*** Opening Exercise data ***
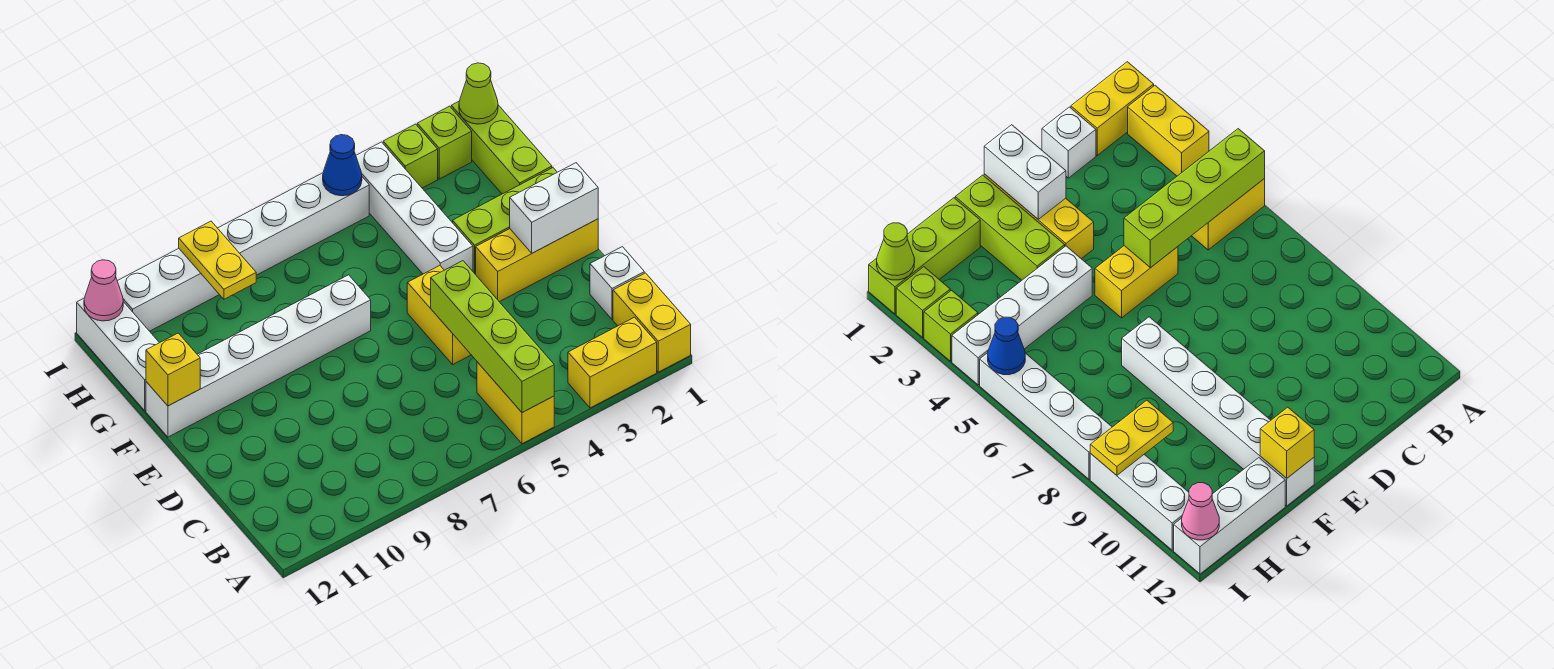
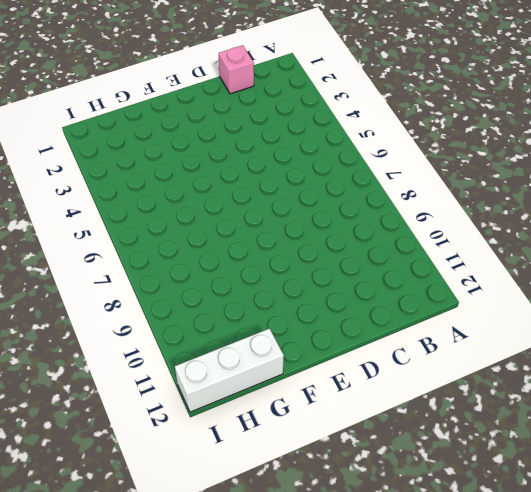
pink brick C1 level 1 -> white brick C1 level 1
none -> yellow brick A1:B1 level 1
none -> yellow brick A2:A3 level 1
none -> yellow brick A5:B5 level 1

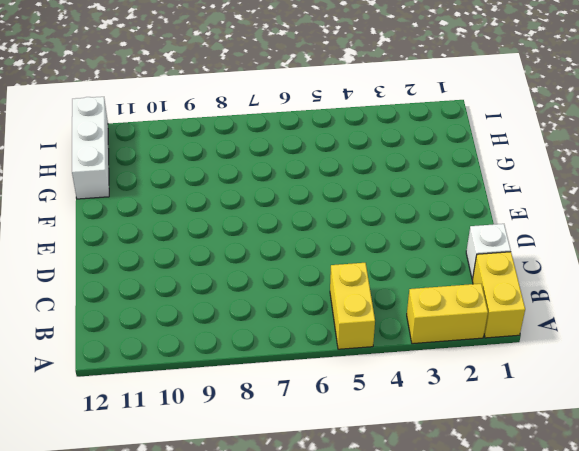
none -> yellow brick D5:E5 level 1
none -> yellow brick E1:E3 level 1
none -> lime brick F1:F3 level 1

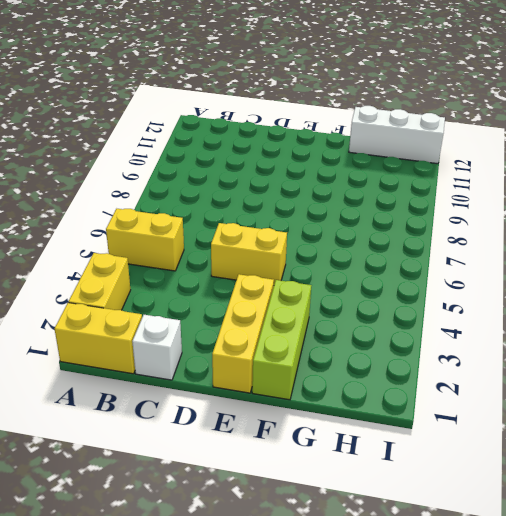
none -> white brick F4:I4 level 1
none -> white brick F7:F12 level 1
none -> lime brick G1:I1 level 1

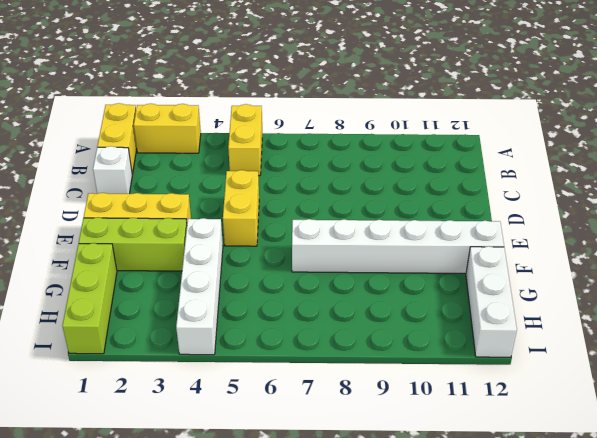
none -> lime brick I2 level 1
none -> lime brick I3 level 1
none -> white brick I5:I8 level 1

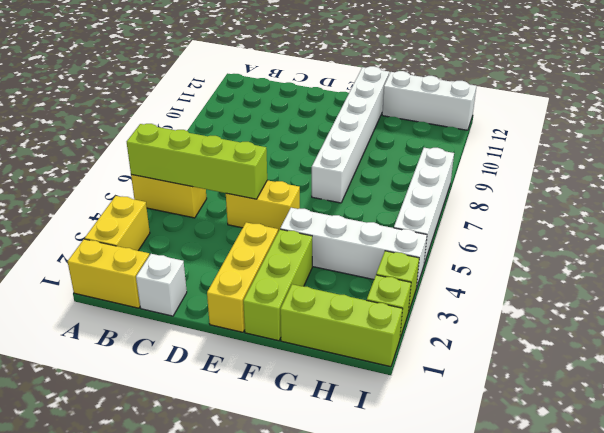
none -> white brick I9:I11 level 1
none -> white brick E1:E2 level 2
none -> yellow brick F12 level 2

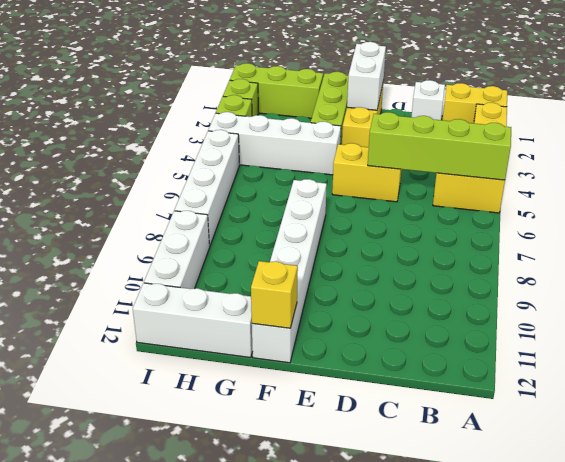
none -> yellow plate H9:I9 level 2
none -> lime cone I1 level 2
none -> blue cone I5 level 2

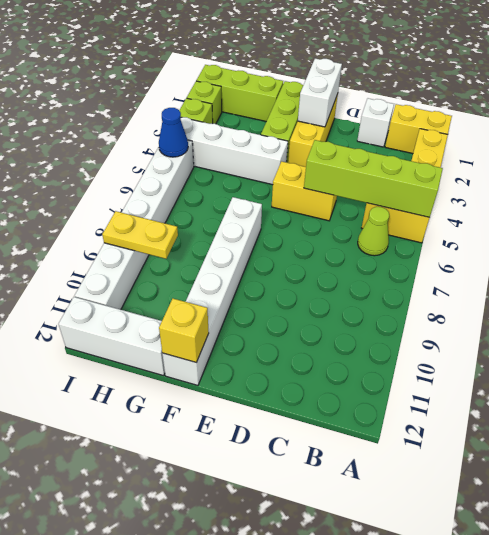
lime cone B6 level 1 -> lime cone I1 level 2
none -> pink cone I12 level 2

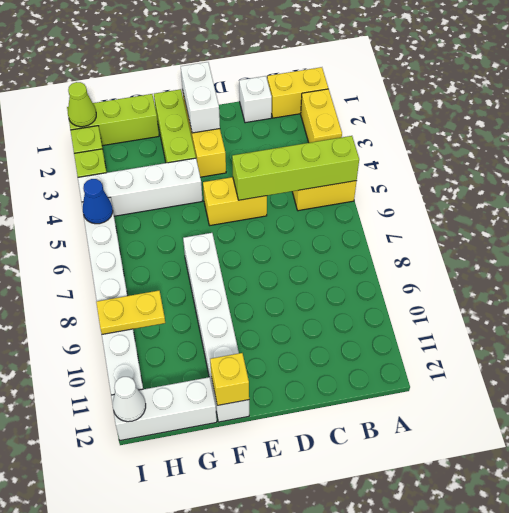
white cone I12 level 2 -> pink cone I12 level 2

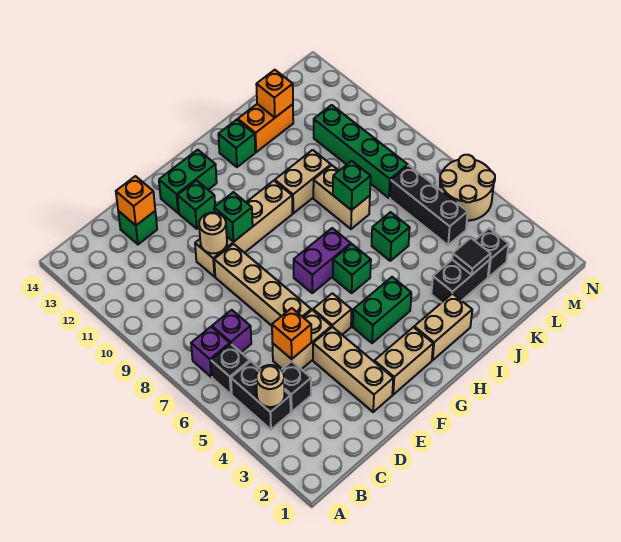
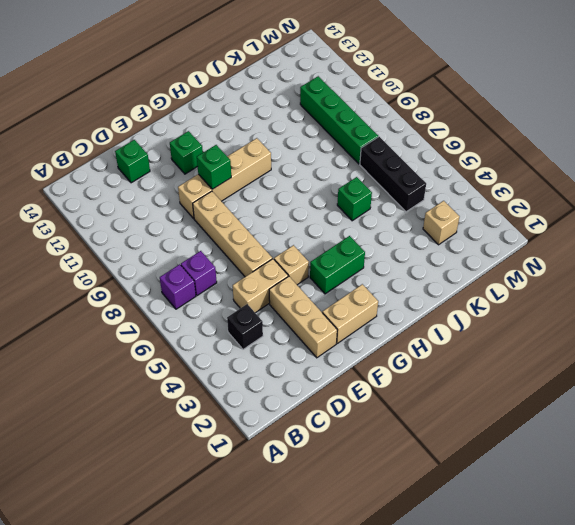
tan brick L3 level 1 -> black brick L3 level 1
none -> black brick B4:B5 level 1
none -> black brick B6 level 1
none -> green brick F13:G13 level 1
none -> purple brick G7:H7 level 1

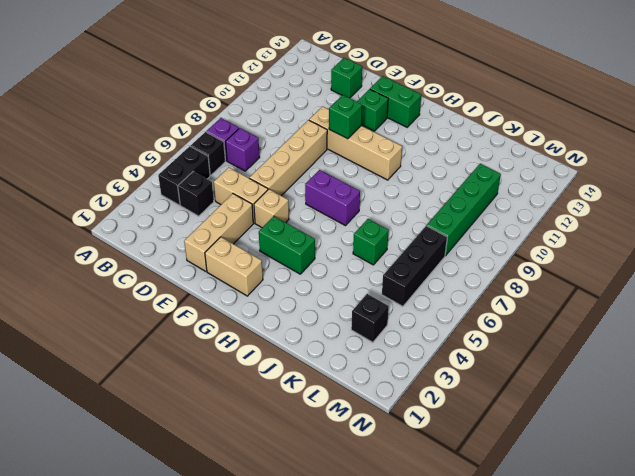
none -> tan brick H2:I2 level 1
none -> green brick H6 level 1
none -> tan brick I10:J10 level 1
none -> green brick I13 level 1

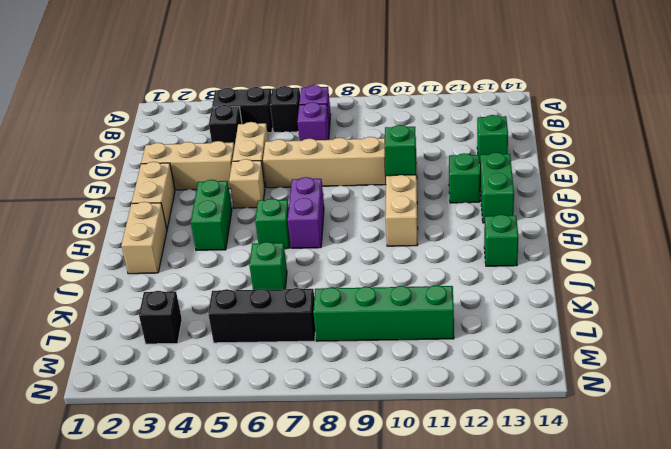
none -> tan brick I10:J10 level 1
none -> black brick J3:K3 level 1
none -> tan brick J8:J9 level 1
none -> orange brick J13:K13 level 1

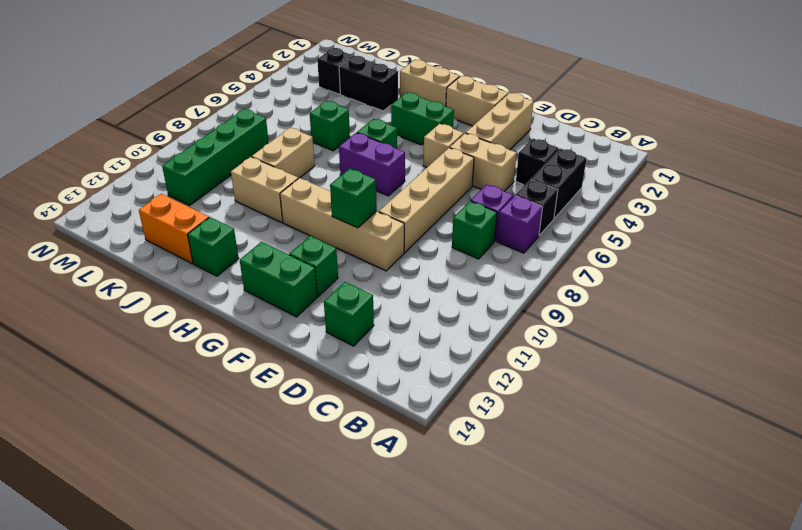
green brick C8 level 1 -> green brick J8 level 2
none -> black brick L5:L7 level 1
none -> tan round brick M5:N6 level 1
none -> tan round brick B4 level 2
none -> orange brick D5 level 2

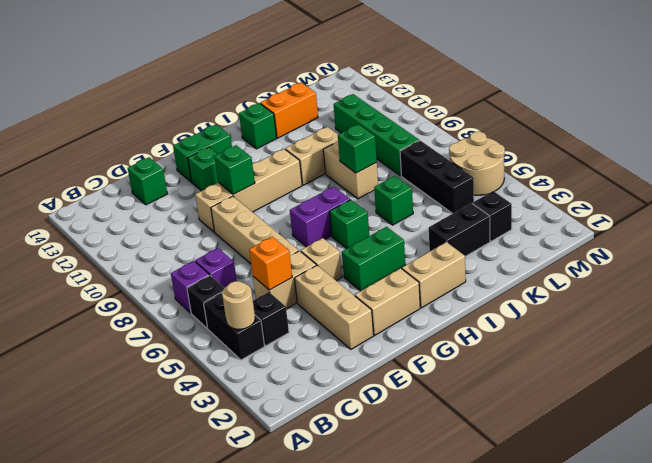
none -> orange brick D13 level 2
none -> tan round brick E10 level 2
none -> black tile K3 level 2
none -> orange brick K13 level 2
*** Closing Exercise data ***
Required work:
The expected answer is a number and nothing else: how many lines above include the word "lime".

Result of the exercise:
6